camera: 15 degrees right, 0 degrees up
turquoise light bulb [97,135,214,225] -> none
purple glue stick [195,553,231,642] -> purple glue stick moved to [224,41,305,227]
==
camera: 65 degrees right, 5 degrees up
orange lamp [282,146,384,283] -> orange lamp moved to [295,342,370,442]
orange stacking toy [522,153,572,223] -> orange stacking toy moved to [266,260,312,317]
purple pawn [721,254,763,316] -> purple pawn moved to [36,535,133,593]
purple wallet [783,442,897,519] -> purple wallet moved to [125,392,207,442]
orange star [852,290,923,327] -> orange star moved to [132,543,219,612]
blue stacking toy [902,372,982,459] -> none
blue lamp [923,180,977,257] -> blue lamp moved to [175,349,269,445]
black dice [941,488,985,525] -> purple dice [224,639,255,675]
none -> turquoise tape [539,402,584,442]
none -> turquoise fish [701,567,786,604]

Exercise objective: Look above for the line with "camera: 65 degrees right, 5 degrees up" and the line with "none -> turquoise fish [701,567,786,604]"; transcribe both and all lines in between, exactly, and nothing else.

Task solution:
camera: 65 degrees right, 5 degrees up
orange lamp [282,146,384,283] -> orange lamp moved to [295,342,370,442]
orange stacking toy [522,153,572,223] -> orange stacking toy moved to [266,260,312,317]
purple pawn [721,254,763,316] -> purple pawn moved to [36,535,133,593]
purple wallet [783,442,897,519] -> purple wallet moved to [125,392,207,442]
orange star [852,290,923,327] -> orange star moved to [132,543,219,612]
blue stacking toy [902,372,982,459] -> none
blue lamp [923,180,977,257] -> blue lamp moved to [175,349,269,445]
black dice [941,488,985,525] -> purple dice [224,639,255,675]
none -> turquoise tape [539,402,584,442]
none -> turquoise fish [701,567,786,604]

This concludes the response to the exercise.